▶ What is expected
Would you please reproduce all the entries exactly, leaving the pictures out?

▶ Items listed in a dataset
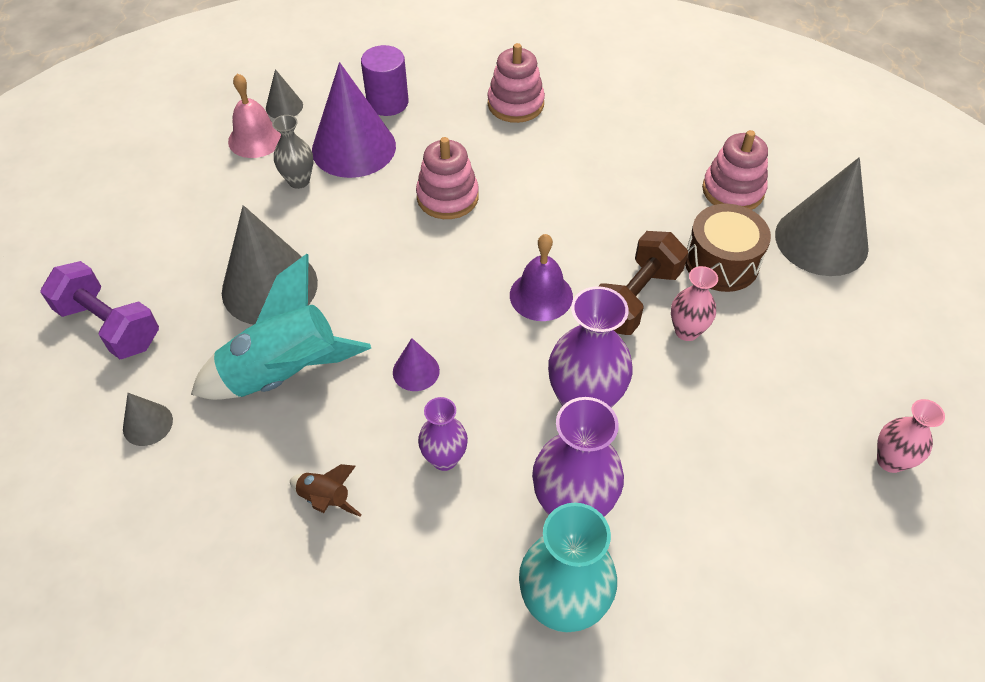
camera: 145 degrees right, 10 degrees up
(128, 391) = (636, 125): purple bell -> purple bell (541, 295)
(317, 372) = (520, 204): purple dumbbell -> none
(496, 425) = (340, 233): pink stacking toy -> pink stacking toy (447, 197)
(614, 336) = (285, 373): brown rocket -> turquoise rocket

▶ Task output
camera: 145 degrees right, 10 degrees up
(128, 391) = (636, 125): purple bell -> purple bell (541, 295)
(317, 372) = (520, 204): purple dumbbell -> none
(496, 425) = (340, 233): pink stacking toy -> pink stacking toy (447, 197)
(614, 336) = (285, 373): brown rocket -> turquoise rocket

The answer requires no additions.